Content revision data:
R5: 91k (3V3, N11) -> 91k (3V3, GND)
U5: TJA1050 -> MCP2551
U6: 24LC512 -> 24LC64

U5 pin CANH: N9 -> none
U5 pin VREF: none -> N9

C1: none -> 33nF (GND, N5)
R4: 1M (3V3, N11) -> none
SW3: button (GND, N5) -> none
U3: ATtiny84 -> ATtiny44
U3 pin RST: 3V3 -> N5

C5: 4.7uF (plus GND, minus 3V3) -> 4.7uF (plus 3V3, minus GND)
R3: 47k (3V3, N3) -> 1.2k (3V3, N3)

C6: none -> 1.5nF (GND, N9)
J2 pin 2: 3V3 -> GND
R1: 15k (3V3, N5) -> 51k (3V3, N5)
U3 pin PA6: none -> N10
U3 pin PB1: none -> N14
...
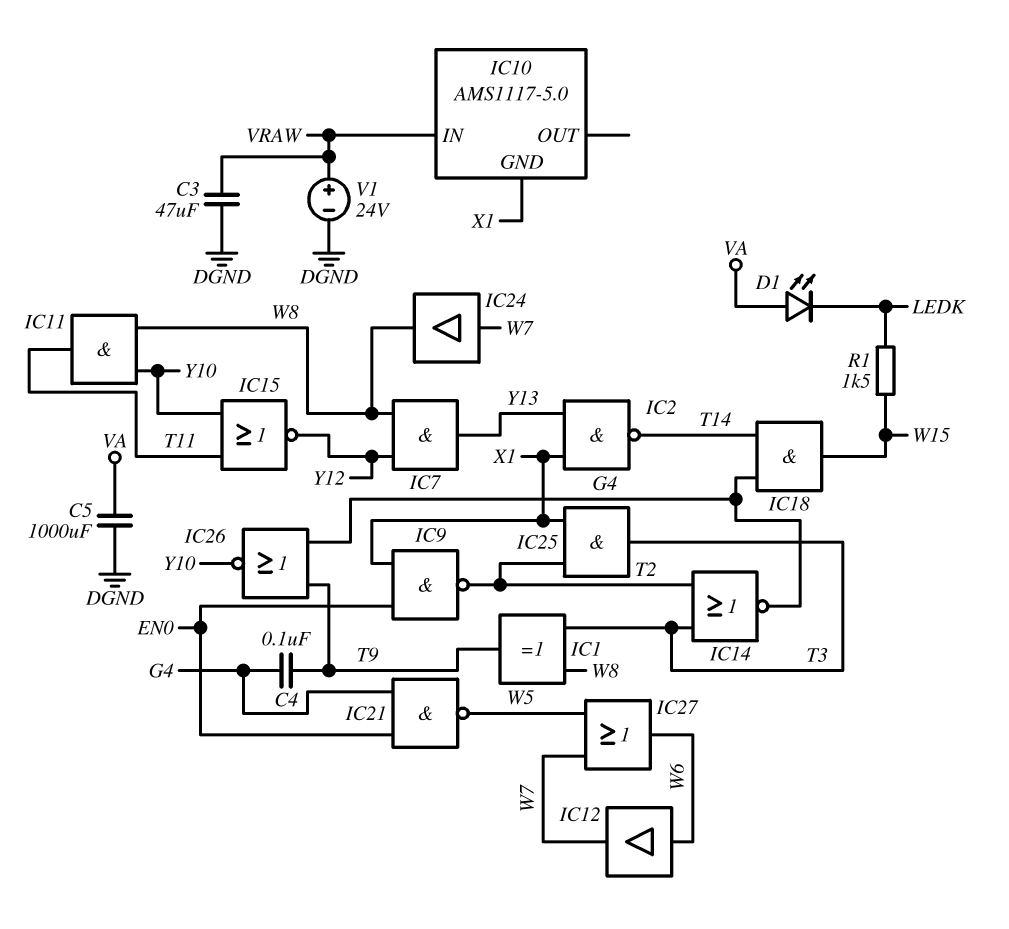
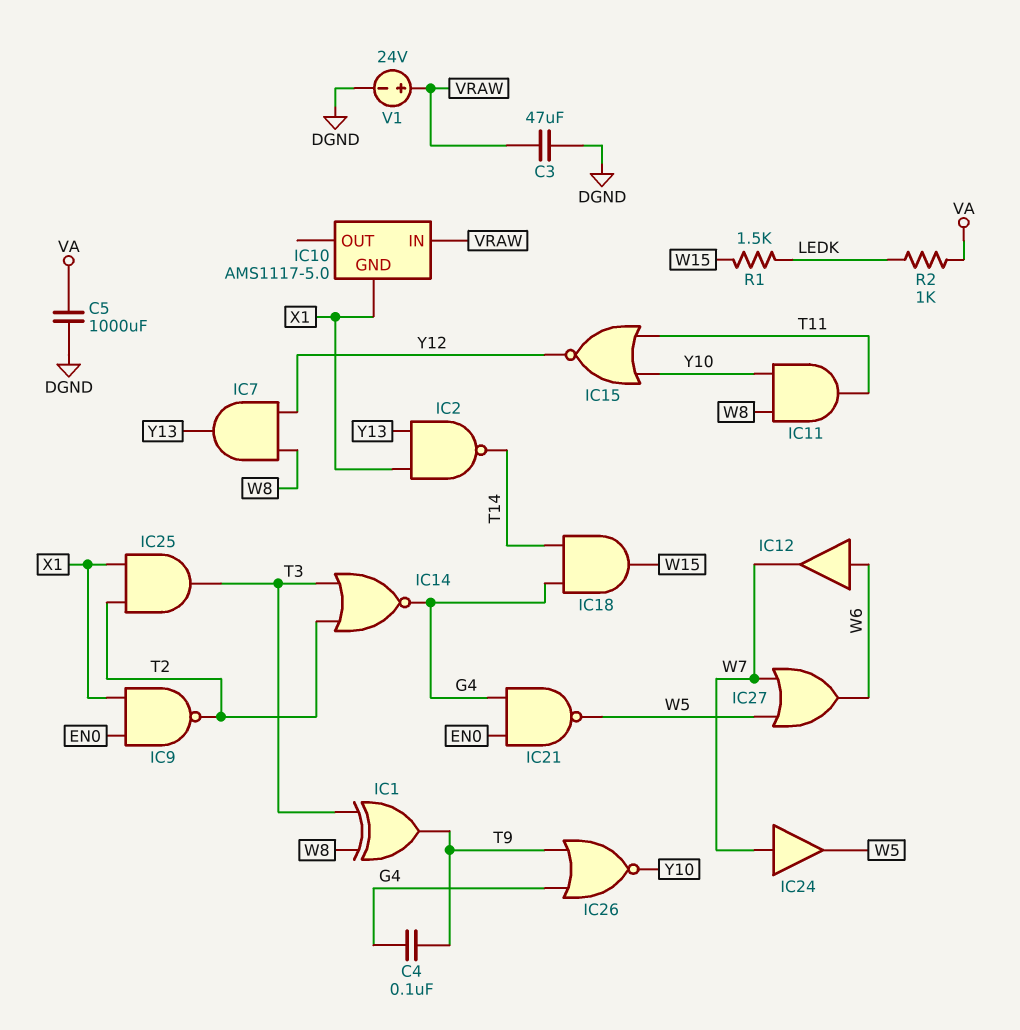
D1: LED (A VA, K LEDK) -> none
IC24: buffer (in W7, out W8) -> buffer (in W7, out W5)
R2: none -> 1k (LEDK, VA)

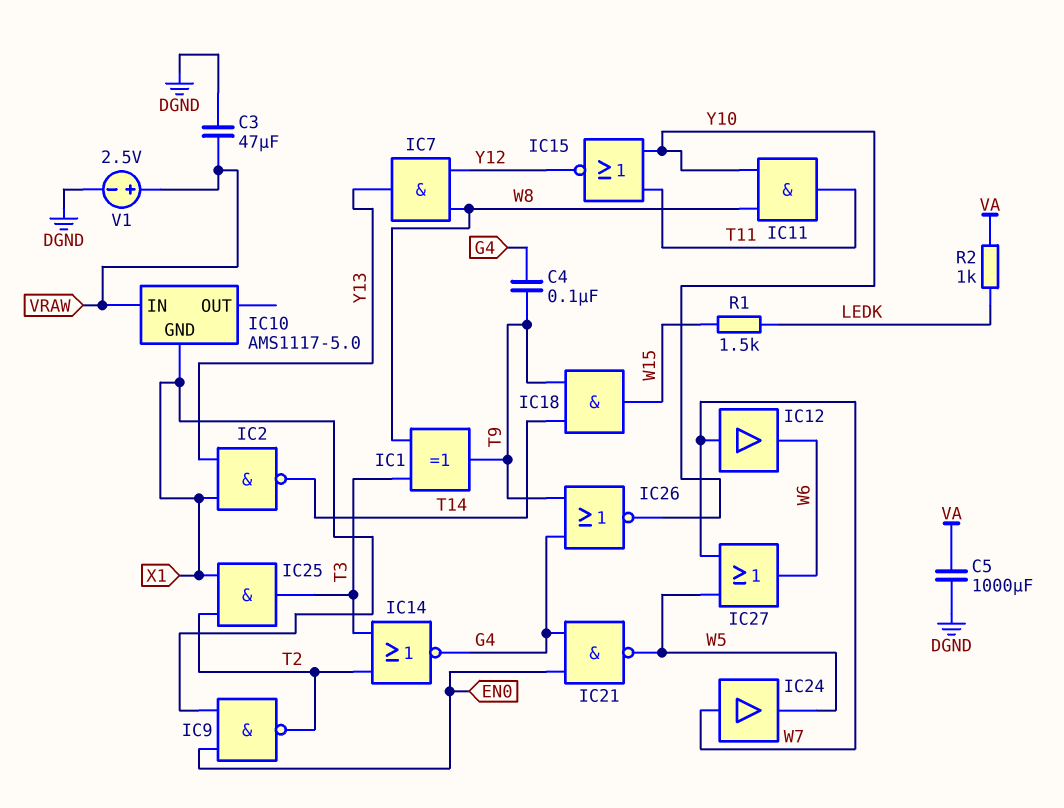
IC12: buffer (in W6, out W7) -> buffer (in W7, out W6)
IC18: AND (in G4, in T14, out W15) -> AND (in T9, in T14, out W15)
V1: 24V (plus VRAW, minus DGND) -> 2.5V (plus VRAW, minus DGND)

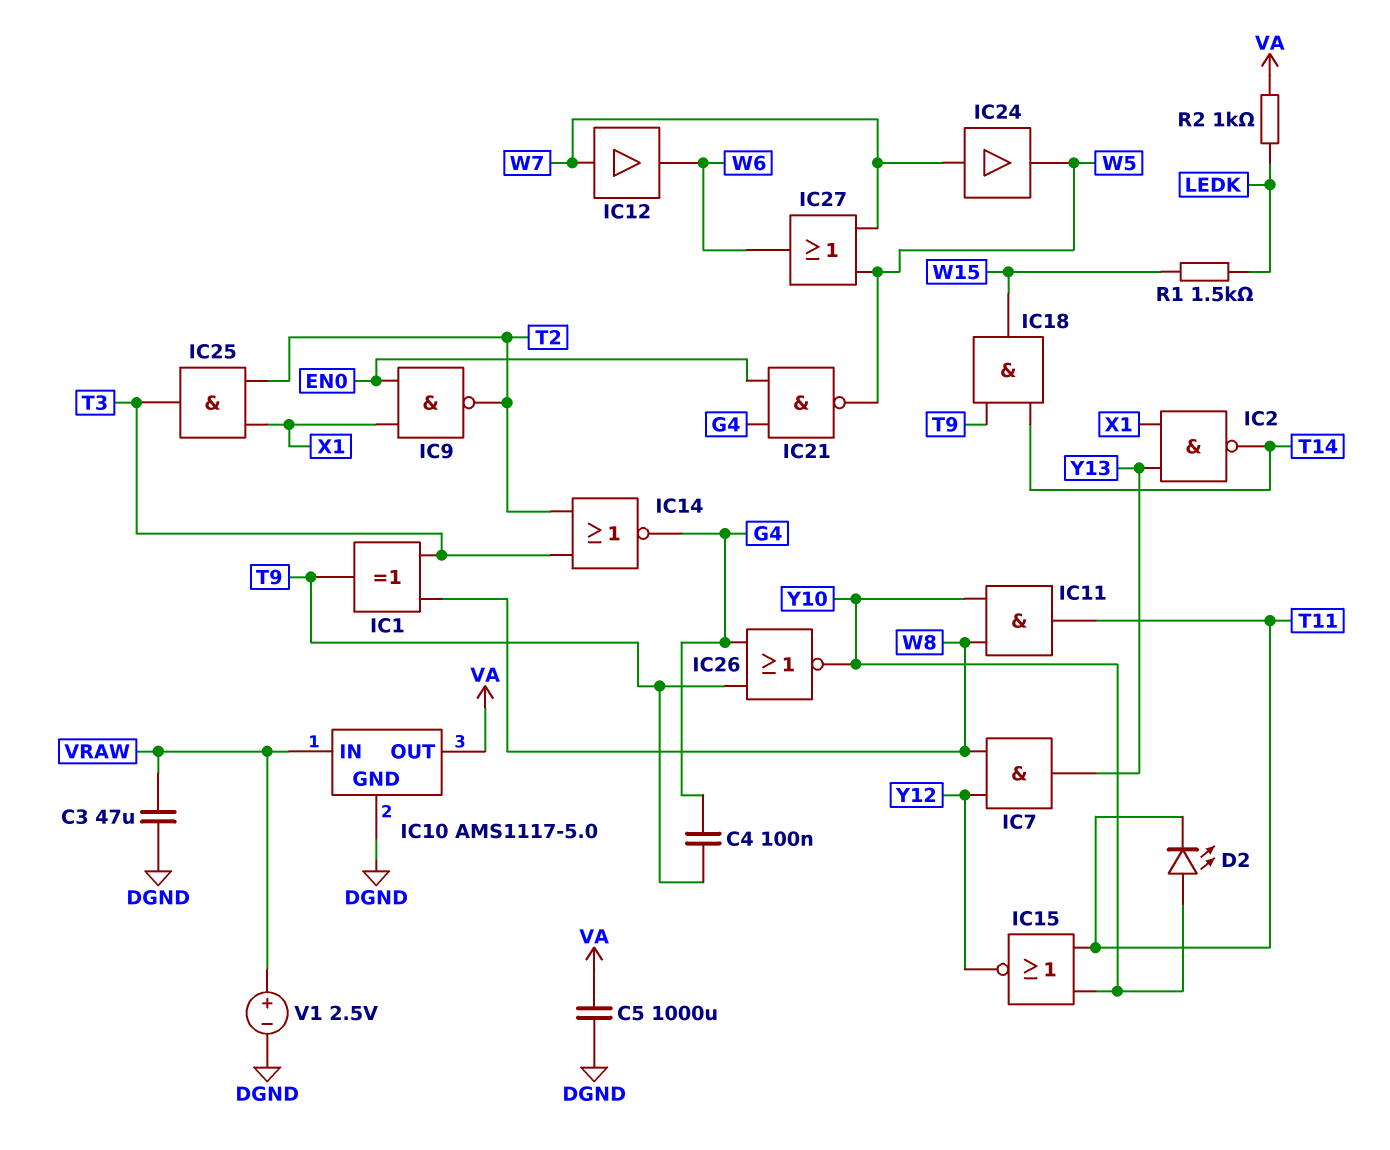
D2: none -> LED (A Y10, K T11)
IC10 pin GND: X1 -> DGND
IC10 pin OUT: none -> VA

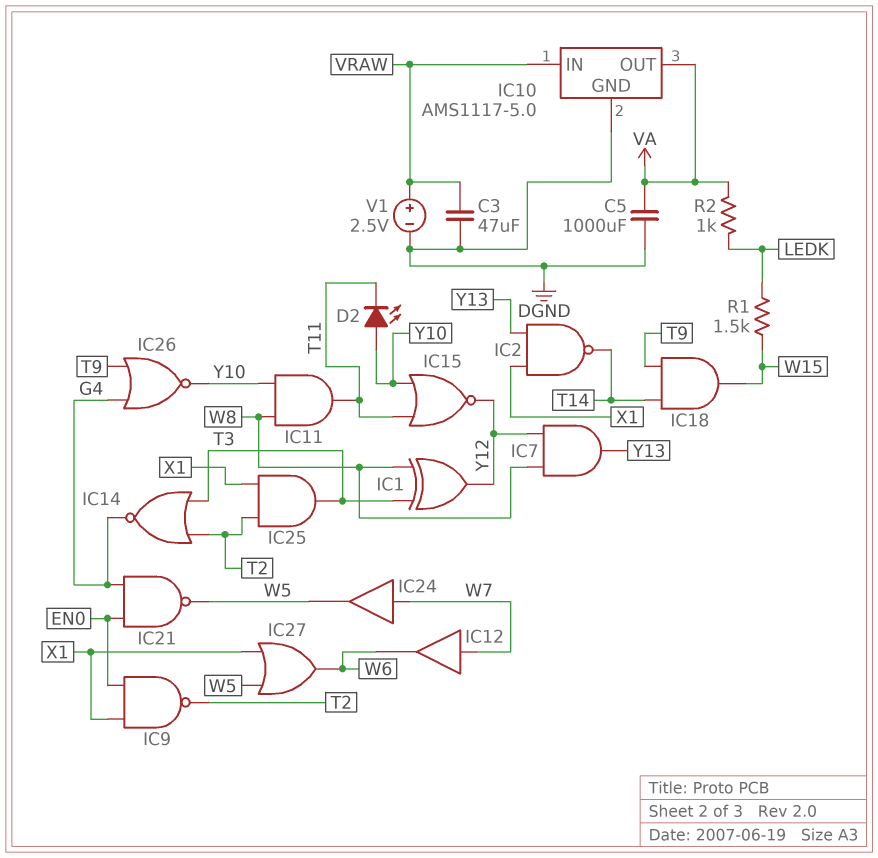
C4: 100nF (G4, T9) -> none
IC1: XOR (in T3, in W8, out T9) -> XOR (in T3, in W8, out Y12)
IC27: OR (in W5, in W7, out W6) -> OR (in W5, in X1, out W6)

> [Problem to solve]: Every line of the data above that includes "LEDK" should be listed.

> [Answer for this exercise]:
D1: LED (A VA, K LEDK) -> none
R2: none -> 1k (LEDK, VA)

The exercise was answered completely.